■ INPUT:
· · · · · · ·
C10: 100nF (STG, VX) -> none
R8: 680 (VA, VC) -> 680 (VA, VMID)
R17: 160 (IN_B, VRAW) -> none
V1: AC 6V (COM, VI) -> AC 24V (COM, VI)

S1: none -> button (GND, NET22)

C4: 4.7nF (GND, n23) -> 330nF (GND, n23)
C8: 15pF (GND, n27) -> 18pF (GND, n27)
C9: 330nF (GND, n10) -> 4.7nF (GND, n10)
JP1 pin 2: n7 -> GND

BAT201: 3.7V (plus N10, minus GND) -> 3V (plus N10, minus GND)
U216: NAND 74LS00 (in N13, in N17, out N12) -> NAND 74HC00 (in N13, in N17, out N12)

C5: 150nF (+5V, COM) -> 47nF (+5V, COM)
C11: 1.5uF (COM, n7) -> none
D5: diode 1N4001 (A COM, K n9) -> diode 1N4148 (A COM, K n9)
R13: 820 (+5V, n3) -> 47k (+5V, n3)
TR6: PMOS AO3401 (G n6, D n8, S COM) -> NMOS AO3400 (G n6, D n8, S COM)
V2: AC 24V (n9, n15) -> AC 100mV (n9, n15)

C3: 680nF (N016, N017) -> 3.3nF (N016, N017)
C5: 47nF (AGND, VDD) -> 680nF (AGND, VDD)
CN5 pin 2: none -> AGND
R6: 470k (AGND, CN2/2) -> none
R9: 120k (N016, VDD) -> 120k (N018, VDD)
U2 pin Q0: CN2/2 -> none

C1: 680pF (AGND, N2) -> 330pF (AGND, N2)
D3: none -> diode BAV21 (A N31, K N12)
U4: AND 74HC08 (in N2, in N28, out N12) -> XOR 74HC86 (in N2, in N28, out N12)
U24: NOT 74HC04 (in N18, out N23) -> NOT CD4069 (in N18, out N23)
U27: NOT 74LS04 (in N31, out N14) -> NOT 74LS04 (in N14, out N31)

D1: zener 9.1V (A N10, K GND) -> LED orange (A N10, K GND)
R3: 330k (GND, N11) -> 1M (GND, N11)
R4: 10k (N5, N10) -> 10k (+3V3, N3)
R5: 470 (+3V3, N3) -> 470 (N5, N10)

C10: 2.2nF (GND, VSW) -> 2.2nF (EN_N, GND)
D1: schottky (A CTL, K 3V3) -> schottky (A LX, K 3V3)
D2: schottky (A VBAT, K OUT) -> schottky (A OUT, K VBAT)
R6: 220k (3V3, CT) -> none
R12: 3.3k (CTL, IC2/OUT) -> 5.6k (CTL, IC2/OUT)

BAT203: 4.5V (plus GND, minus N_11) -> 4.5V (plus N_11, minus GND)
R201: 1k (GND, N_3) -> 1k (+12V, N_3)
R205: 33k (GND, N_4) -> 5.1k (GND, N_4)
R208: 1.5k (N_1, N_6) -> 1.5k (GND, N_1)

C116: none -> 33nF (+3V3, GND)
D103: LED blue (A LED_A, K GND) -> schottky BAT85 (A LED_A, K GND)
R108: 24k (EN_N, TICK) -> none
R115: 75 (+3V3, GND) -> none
· · · · · · ·
■ DIRECTIONS: Since only part of the listing is wanted, copy exactly the lines from the one holding "C11: 1.5uF (COM, n7) -> none" to the one holding "R208: 1.5k (N_1, N_6) -> 1.5k (GND, N_1)", both included.

■ COMPLETED EXERCISE:
C11: 1.5uF (COM, n7) -> none
D5: diode 1N4001 (A COM, K n9) -> diode 1N4148 (A COM, K n9)
R13: 820 (+5V, n3) -> 47k (+5V, n3)
TR6: PMOS AO3401 (G n6, D n8, S COM) -> NMOS AO3400 (G n6, D n8, S COM)
V2: AC 24V (n9, n15) -> AC 100mV (n9, n15)

C3: 680nF (N016, N017) -> 3.3nF (N016, N017)
C5: 47nF (AGND, VDD) -> 680nF (AGND, VDD)
CN5 pin 2: none -> AGND
R6: 470k (AGND, CN2/2) -> none
R9: 120k (N016, VDD) -> 120k (N018, VDD)
U2 pin Q0: CN2/2 -> none

C1: 680pF (AGND, N2) -> 330pF (AGND, N2)
D3: none -> diode BAV21 (A N31, K N12)
U4: AND 74HC08 (in N2, in N28, out N12) -> XOR 74HC86 (in N2, in N28, out N12)
U24: NOT 74HC04 (in N18, out N23) -> NOT CD4069 (in N18, out N23)
U27: NOT 74LS04 (in N31, out N14) -> NOT 74LS04 (in N14, out N31)

D1: zener 9.1V (A N10, K GND) -> LED orange (A N10, K GND)
R3: 330k (GND, N11) -> 1M (GND, N11)
R4: 10k (N5, N10) -> 10k (+3V3, N3)
R5: 470 (+3V3, N3) -> 470 (N5, N10)

C10: 2.2nF (GND, VSW) -> 2.2nF (EN_N, GND)
D1: schottky (A CTL, K 3V3) -> schottky (A LX, K 3V3)
D2: schottky (A VBAT, K OUT) -> schottky (A OUT, K VBAT)
R6: 220k (3V3, CT) -> none
R12: 3.3k (CTL, IC2/OUT) -> 5.6k (CTL, IC2/OUT)

BAT203: 4.5V (plus GND, minus N_11) -> 4.5V (plus N_11, minus GND)
R201: 1k (GND, N_3) -> 1k (+12V, N_3)
R205: 33k (GND, N_4) -> 5.1k (GND, N_4)
R208: 1.5k (N_1, N_6) -> 1.5k (GND, N_1)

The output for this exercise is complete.